Rows from a segmentation dataset
┄┄┄┄┄┄┄┄┄┄

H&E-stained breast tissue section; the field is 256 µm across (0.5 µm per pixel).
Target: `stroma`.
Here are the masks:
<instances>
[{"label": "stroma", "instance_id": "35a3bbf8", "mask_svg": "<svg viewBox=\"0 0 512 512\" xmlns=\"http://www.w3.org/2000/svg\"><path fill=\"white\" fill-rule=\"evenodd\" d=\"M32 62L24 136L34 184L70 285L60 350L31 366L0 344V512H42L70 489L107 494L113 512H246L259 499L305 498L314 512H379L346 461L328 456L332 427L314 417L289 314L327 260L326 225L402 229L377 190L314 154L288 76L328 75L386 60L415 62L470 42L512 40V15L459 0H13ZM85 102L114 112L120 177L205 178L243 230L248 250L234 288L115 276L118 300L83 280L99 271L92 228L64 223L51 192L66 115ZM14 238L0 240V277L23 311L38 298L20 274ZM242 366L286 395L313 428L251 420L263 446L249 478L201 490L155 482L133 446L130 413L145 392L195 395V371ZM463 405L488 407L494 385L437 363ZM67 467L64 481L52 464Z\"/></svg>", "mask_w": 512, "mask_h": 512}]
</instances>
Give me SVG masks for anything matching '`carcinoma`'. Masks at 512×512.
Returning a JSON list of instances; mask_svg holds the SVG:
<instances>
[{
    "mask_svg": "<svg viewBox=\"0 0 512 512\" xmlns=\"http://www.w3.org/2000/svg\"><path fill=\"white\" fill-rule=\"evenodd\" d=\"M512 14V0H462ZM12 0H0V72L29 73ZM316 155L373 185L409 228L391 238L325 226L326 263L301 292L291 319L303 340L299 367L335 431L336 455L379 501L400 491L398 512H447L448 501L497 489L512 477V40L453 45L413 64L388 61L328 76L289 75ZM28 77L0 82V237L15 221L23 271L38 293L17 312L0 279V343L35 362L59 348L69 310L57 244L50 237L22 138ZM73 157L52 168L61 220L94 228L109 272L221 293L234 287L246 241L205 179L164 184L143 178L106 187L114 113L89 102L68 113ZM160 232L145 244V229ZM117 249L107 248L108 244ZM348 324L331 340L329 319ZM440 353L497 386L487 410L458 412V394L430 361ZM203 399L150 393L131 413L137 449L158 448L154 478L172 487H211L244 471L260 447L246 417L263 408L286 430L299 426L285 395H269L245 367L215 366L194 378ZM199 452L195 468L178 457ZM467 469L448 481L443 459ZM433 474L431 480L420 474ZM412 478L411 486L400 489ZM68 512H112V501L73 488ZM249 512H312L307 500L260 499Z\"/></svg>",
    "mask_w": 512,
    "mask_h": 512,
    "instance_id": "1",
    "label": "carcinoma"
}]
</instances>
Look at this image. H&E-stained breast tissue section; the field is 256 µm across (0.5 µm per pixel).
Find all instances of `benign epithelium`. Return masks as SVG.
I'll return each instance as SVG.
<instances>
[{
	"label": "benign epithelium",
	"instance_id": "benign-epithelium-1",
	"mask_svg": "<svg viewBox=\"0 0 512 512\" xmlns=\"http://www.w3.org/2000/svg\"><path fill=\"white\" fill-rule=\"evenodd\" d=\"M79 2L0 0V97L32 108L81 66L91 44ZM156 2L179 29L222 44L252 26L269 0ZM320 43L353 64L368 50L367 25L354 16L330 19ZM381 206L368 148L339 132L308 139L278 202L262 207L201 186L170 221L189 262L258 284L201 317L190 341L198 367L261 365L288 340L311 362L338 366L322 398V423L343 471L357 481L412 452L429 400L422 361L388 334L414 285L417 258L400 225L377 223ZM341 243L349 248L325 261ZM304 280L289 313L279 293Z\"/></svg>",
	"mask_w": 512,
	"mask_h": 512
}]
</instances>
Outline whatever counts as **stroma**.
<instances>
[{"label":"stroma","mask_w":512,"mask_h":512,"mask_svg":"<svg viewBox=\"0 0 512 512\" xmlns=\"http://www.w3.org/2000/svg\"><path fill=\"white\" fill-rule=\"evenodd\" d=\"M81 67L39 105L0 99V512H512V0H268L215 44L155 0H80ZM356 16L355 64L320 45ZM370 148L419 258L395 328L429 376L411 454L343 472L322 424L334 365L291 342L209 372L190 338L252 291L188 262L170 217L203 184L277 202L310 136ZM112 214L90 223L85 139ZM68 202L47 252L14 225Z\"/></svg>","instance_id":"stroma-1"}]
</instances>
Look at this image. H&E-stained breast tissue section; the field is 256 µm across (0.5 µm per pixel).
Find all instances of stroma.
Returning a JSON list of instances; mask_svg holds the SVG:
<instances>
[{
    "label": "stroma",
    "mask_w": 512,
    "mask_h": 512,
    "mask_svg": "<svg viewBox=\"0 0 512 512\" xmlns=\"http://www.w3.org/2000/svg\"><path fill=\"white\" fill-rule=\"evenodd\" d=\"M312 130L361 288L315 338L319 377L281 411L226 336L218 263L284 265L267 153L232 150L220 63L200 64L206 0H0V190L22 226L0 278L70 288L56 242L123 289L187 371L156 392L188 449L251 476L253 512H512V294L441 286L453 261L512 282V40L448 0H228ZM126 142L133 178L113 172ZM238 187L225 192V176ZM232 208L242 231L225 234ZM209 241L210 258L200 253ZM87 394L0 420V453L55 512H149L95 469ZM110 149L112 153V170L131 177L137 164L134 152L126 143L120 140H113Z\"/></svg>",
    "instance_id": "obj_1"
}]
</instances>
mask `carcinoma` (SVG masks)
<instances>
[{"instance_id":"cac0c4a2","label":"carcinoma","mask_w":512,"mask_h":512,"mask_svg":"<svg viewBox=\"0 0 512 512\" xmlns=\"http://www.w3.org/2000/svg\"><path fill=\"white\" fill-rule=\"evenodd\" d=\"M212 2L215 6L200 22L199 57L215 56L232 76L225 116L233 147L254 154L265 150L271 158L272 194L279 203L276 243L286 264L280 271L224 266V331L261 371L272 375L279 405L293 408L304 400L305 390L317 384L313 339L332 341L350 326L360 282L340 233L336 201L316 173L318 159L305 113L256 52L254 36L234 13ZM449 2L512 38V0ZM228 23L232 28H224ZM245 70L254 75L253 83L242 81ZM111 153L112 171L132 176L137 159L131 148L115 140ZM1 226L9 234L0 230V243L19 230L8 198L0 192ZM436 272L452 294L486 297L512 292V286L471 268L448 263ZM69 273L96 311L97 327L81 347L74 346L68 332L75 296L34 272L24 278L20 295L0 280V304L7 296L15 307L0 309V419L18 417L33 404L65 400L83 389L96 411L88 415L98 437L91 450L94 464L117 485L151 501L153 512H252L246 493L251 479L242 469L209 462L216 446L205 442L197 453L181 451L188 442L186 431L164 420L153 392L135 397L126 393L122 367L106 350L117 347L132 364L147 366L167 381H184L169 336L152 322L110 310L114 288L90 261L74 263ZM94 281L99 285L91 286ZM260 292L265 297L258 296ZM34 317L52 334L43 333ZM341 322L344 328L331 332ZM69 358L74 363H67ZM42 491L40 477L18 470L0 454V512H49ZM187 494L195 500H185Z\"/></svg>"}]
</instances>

┄┄┄┄┄┄┄┄┄┄

Every line above needs to be retyped exactly.

» SOLUTION TO THIS EXERCISE
H&E-stained breast tissue section; the field is 256 µm across (0.5 µm per pixel).
Target: `stroma`.
Here are the masks:
<instances>
[{"label": "stroma", "instance_id": "35a3bbf8", "mask_svg": "<svg viewBox=\"0 0 512 512\" xmlns=\"http://www.w3.org/2000/svg\"><path fill=\"white\" fill-rule=\"evenodd\" d=\"M32 62L24 136L34 184L70 285L60 350L31 366L0 344V512H42L70 489L107 494L113 512H246L259 499L305 498L314 512H379L346 461L328 456L332 427L314 417L289 314L327 260L326 225L402 229L377 190L314 154L288 76L328 75L386 60L415 62L470 42L512 40V15L459 0H13ZM85 102L114 112L120 177L205 178L243 230L248 250L234 288L115 276L118 300L83 280L99 271L92 228L64 223L51 192L66 115ZM14 238L0 240V277L23 311L38 298L20 274ZM242 366L286 395L313 428L251 420L263 446L249 478L201 490L155 482L133 446L130 413L145 392L195 395V371ZM463 405L488 407L494 385L437 363ZM67 467L64 481L52 464Z\"/></svg>", "mask_w": 512, "mask_h": 512}]
</instances>
Give me SVG masks for anything matching '`carcinoma`'. Masks at 512×512.
Returning a JSON list of instances; mask_svg holds the SVG:
<instances>
[{
    "mask_svg": "<svg viewBox=\"0 0 512 512\" xmlns=\"http://www.w3.org/2000/svg\"><path fill=\"white\" fill-rule=\"evenodd\" d=\"M512 14V0H462ZM12 0H0V72L29 73ZM316 155L373 185L409 228L391 238L325 226L326 263L301 292L291 319L303 340L299 367L335 431L336 455L379 501L400 491L398 512H447L448 501L497 489L512 477V40L453 45L413 64L388 61L328 76L289 75ZM28 77L0 82V237L15 221L23 271L38 293L17 312L0 279V343L35 362L59 348L69 310L57 244L50 237L22 138ZM73 157L52 168L61 220L94 228L109 272L221 293L234 287L246 241L205 179L164 184L143 178L106 187L114 113L89 102L68 113ZM160 232L145 244V229ZM117 249L107 248L108 244ZM348 324L331 340L329 319ZM440 353L497 386L487 410L458 412V394L430 361ZM203 399L150 393L131 413L137 449L158 448L154 478L172 487H211L244 471L260 447L246 417L263 408L286 430L299 426L285 395H269L245 367L215 366L194 378ZM199 452L195 468L178 457ZM467 469L448 481L443 459ZM433 474L431 480L420 474ZM412 478L411 486L400 489ZM68 512H112V501L73 488ZM249 512H312L307 500L260 499Z\"/></svg>",
    "mask_w": 512,
    "mask_h": 512,
    "instance_id": "1",
    "label": "carcinoma"
}]
</instances>
Look at this image. H&E-stained breast tissue section; the field is 256 µm across (0.5 µm per pixel).
Find all instances of `benign epithelium`. Return masks as SVG.
I'll return each instance as SVG.
<instances>
[{
	"label": "benign epithelium",
	"instance_id": "benign-epithelium-1",
	"mask_svg": "<svg viewBox=\"0 0 512 512\" xmlns=\"http://www.w3.org/2000/svg\"><path fill=\"white\" fill-rule=\"evenodd\" d=\"M79 2L0 0V97L32 108L81 66L91 44ZM156 2L179 29L222 44L252 26L269 0ZM320 43L353 64L368 50L367 25L354 16L330 19ZM381 206L368 148L339 132L308 139L278 202L262 207L201 186L170 221L189 262L258 284L201 317L190 341L198 367L261 365L288 340L311 362L338 366L322 398V423L343 471L357 481L412 452L429 400L422 361L388 334L414 285L417 258L400 225L377 223ZM341 243L349 248L325 261ZM304 280L289 313L279 293Z\"/></svg>",
	"mask_w": 512,
	"mask_h": 512
}]
</instances>
Outline whatever counts as **stroma**.
<instances>
[{"label":"stroma","mask_w":512,"mask_h":512,"mask_svg":"<svg viewBox=\"0 0 512 512\" xmlns=\"http://www.w3.org/2000/svg\"><path fill=\"white\" fill-rule=\"evenodd\" d=\"M81 67L39 105L0 99V512H512V0H268L215 44L155 0H80ZM356 16L355 64L320 45ZM370 148L419 258L395 328L429 376L411 454L343 472L322 424L334 365L291 342L209 372L190 338L252 291L188 262L170 217L203 184L277 202L310 136ZM112 214L90 223L85 139ZM68 202L47 252L14 225Z\"/></svg>","instance_id":"stroma-1"}]
</instances>
Look at this image. H&E-stained breast tissue section; the field is 256 µm across (0.5 µm per pixel).
Find all instances of stroma.
Returning a JSON list of instances; mask_svg holds the SVG:
<instances>
[{
    "label": "stroma",
    "mask_w": 512,
    "mask_h": 512,
    "mask_svg": "<svg viewBox=\"0 0 512 512\" xmlns=\"http://www.w3.org/2000/svg\"><path fill=\"white\" fill-rule=\"evenodd\" d=\"M312 130L361 288L315 338L319 377L281 411L226 336L218 263L284 265L267 153L232 150L220 63L200 64L206 0H0V190L22 226L0 278L70 288L56 242L123 289L187 371L156 392L188 449L251 476L253 512H512V294L441 286L453 261L512 282V40L448 0H228ZM126 142L133 178L113 172ZM238 187L225 192V176ZM232 208L242 231L225 234ZM209 241L210 258L200 253ZM87 394L0 420V453L55 512H149L95 469ZM110 149L112 153V170L131 177L137 164L134 152L126 143L120 140H113Z\"/></svg>",
    "instance_id": "obj_1"
}]
</instances>
mask `carcinoma` (SVG masks)
<instances>
[{"instance_id":"cac0c4a2","label":"carcinoma","mask_w":512,"mask_h":512,"mask_svg":"<svg viewBox=\"0 0 512 512\" xmlns=\"http://www.w3.org/2000/svg\"><path fill=\"white\" fill-rule=\"evenodd\" d=\"M212 2L215 6L200 22L199 57L215 56L232 76L225 116L233 147L254 154L265 150L271 158L272 194L279 203L276 243L286 264L280 271L224 266V331L261 371L272 375L279 405L293 408L304 400L305 390L317 384L313 339L332 341L350 326L360 282L340 233L336 201L316 173L318 159L305 113L256 52L254 36L234 13ZM449 2L512 38V0ZM228 23L232 28H224ZM245 70L254 75L253 83L242 81ZM111 153L112 171L132 176L137 159L131 148L115 140ZM1 226L9 234L0 230V243L19 230L8 198L0 192ZM436 272L452 294L486 297L512 292V286L471 268L448 263ZM69 273L96 311L97 327L81 347L74 346L68 332L75 296L34 272L24 278L20 295L0 280V304L7 296L15 307L0 309V419L18 417L33 404L65 400L83 389L96 411L88 415L98 437L91 450L94 464L117 485L151 501L153 512H252L246 493L251 479L242 469L209 462L216 446L205 442L197 453L181 451L188 442L186 431L164 420L153 392L135 397L126 393L122 367L106 350L117 347L132 364L147 366L167 381H184L169 336L152 322L110 310L114 288L90 261L74 263ZM94 281L99 285L91 286ZM260 292L265 297L258 296ZM34 317L52 334L43 333ZM341 322L344 328L331 332ZM69 358L74 363H67ZM42 491L40 477L18 470L0 454V512H49ZM187 494L195 500H185Z\"/></svg>"}]
</instances>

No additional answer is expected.